[Instructions for the task]
Find "green mezona <267, 242>" in the material, then return exactly the line containing it and all lines after it to the end, leaving out pictures.

[Data records Boundary: Start]

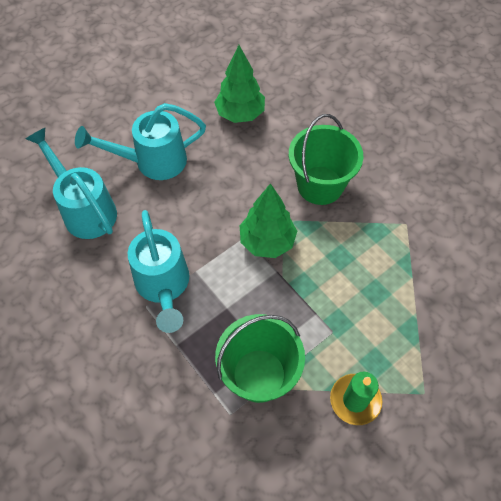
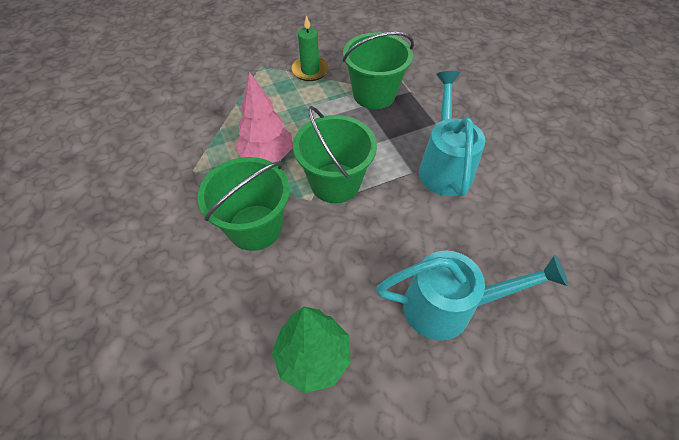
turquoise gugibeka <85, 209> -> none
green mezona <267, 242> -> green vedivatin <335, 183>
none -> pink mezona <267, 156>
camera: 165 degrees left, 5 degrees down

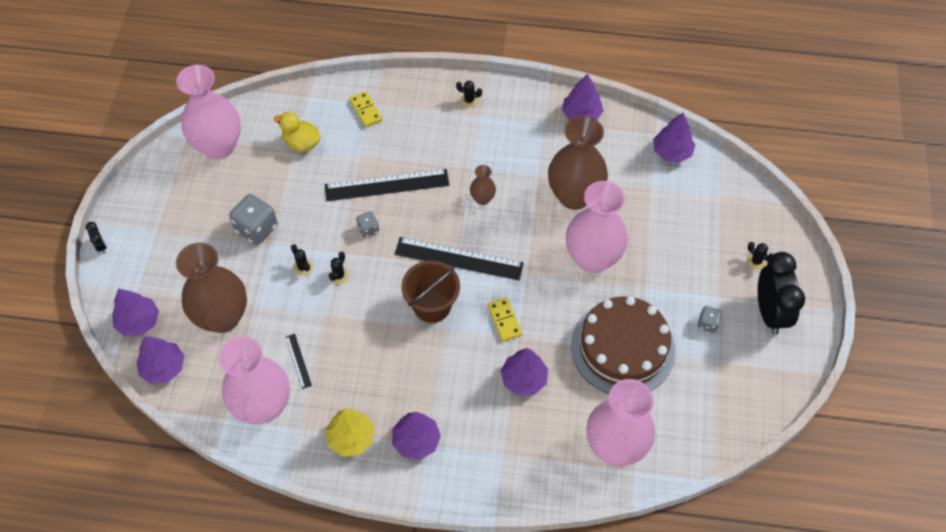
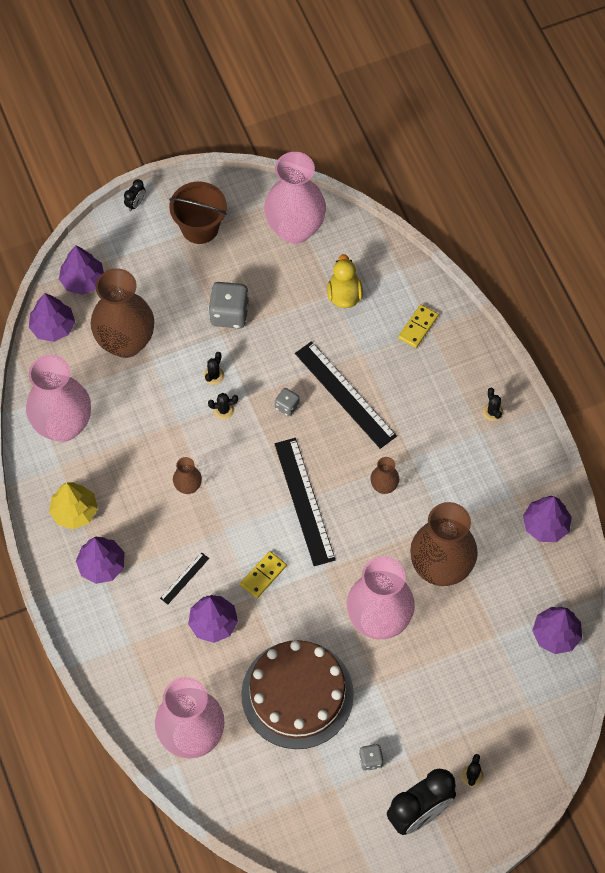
black tumodul <298, 361> -> black tumodul <184, 578>, relocated
brown vedivatin <432, 306> -> brown vedivatin <200, 227>, relocated
none -> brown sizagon <188, 486>
camera: 60 degrees right, 5 degrees up

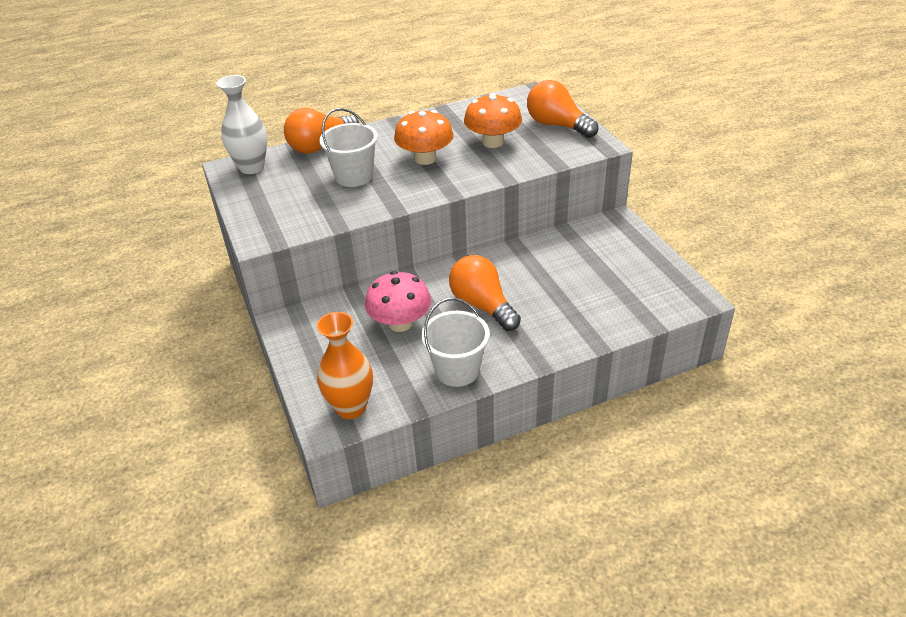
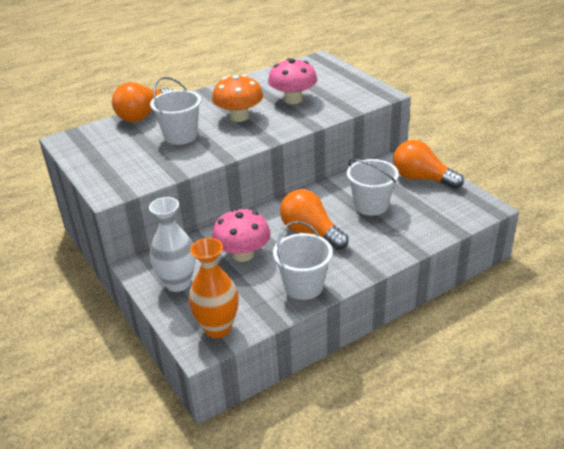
white sizagon <252, 167> -> white sizagon <178, 283>, relocated
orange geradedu <493, 142> -> pink geradedu <293, 99>
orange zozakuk <557, 125> -> orange zozakuk <421, 178>, relocated
none -> white vedivatin <371, 205>
camera: 10 degrees left, 5 degrees down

[Data records Boundary: End]

[Answer section]
green mezona <267, 242> -> green vedivatin <335, 183>
none -> pink mezona <267, 156>
camera: 165 degrees left, 5 degrees down

black tumodul <298, 361> -> black tumodul <184, 578>, relocated
brown vedivatin <432, 306> -> brown vedivatin <200, 227>, relocated
none -> brown sizagon <188, 486>
camera: 60 degrees right, 5 degrees up

white sizagon <252, 167> -> white sizagon <178, 283>, relocated
orange geradedu <493, 142> -> pink geradedu <293, 99>
orange zozakuk <557, 125> -> orange zozakuk <421, 178>, relocated
none -> white vedivatin <371, 205>
camera: 10 degrees left, 5 degrees down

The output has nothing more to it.